_WHAT YOU HAVE TO DO:_
Report how many lines in the entries below contain the string "breathe". Give only the number.

_SUPPLIED MATERIAL:_
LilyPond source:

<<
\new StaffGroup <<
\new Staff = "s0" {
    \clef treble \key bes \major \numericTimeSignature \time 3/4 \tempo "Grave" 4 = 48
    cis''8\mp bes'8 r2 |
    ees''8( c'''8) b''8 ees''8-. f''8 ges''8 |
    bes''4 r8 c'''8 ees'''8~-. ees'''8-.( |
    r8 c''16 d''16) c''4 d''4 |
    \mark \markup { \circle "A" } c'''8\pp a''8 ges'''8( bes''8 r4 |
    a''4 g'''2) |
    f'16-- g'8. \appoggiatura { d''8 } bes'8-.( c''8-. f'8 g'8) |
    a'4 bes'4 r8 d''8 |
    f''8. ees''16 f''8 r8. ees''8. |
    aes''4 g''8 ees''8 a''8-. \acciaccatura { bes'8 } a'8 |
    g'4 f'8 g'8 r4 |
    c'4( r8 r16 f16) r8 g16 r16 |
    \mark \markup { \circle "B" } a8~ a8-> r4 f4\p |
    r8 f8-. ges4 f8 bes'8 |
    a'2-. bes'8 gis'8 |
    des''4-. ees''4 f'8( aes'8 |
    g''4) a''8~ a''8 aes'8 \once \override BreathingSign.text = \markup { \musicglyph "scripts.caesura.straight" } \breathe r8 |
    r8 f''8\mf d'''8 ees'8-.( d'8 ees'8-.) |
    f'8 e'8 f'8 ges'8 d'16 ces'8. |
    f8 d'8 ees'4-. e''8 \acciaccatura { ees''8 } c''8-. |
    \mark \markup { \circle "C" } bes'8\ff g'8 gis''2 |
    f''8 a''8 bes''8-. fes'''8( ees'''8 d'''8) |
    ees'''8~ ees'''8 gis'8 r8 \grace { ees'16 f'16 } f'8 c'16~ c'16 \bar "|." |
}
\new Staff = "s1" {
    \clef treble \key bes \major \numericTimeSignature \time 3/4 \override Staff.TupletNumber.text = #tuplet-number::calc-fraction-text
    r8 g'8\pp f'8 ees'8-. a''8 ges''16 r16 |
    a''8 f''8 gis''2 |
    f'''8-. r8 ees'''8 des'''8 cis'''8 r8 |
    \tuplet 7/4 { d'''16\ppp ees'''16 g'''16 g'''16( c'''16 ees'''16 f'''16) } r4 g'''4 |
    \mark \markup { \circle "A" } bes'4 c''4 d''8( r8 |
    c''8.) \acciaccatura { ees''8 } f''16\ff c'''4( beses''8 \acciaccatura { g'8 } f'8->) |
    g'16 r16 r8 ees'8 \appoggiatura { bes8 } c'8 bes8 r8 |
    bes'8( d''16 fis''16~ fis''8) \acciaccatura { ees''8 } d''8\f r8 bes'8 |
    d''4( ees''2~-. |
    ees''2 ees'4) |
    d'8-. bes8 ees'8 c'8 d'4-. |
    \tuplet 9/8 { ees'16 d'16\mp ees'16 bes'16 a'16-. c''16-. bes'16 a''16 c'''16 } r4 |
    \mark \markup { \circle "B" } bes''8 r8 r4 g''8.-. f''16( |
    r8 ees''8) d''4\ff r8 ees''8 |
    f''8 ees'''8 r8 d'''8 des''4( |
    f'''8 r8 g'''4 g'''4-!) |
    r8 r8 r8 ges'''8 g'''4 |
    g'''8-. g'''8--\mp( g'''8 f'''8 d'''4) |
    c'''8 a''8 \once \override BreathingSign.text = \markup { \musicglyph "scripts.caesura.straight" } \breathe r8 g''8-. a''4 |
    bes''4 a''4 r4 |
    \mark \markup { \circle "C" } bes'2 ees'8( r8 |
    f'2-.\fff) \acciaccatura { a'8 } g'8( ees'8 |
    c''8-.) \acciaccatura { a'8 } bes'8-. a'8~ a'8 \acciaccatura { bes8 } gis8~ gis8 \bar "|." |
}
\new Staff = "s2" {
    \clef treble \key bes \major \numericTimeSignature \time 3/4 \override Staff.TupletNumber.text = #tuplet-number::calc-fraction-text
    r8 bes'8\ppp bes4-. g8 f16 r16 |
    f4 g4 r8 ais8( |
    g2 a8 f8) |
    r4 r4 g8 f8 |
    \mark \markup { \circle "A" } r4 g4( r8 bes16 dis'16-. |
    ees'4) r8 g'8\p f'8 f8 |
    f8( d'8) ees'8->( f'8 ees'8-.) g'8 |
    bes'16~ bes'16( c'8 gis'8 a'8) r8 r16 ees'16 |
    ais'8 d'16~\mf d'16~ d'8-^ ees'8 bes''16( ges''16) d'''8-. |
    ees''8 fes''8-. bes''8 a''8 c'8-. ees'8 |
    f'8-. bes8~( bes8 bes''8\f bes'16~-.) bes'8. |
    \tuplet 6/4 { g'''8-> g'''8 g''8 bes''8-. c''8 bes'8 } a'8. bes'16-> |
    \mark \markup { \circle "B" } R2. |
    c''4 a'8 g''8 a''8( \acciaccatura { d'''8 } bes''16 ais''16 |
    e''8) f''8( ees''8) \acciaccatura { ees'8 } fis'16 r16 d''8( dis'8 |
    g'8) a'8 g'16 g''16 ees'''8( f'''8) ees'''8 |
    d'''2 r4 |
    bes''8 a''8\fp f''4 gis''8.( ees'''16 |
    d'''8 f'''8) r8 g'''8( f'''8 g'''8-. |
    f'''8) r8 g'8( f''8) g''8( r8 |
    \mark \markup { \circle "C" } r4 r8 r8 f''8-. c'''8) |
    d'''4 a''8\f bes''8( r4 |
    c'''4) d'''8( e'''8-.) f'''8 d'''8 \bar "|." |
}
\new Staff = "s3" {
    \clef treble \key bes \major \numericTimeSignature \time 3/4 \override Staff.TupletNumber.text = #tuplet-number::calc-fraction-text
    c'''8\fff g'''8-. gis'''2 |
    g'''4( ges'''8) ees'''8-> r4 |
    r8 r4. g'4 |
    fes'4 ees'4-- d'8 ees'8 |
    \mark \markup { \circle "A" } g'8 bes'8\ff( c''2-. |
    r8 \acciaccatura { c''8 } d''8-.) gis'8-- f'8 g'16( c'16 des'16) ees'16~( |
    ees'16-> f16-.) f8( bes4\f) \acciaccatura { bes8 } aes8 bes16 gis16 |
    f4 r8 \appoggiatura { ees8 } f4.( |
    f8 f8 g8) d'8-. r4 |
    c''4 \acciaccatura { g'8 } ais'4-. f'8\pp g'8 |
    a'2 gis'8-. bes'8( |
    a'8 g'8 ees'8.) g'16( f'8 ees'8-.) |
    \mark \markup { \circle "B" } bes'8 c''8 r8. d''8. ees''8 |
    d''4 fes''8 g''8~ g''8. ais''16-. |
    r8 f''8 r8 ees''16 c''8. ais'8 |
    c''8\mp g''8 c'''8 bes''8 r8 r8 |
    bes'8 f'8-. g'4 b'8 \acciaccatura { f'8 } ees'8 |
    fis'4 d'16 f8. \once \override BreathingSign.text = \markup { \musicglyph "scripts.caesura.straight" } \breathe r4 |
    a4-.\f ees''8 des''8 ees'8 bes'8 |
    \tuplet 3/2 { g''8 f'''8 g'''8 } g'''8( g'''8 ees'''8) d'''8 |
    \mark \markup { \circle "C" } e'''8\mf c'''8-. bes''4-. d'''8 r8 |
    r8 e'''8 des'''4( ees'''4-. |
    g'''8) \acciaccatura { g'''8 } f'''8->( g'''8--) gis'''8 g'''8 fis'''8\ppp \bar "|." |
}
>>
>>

_OUTPUT:_
3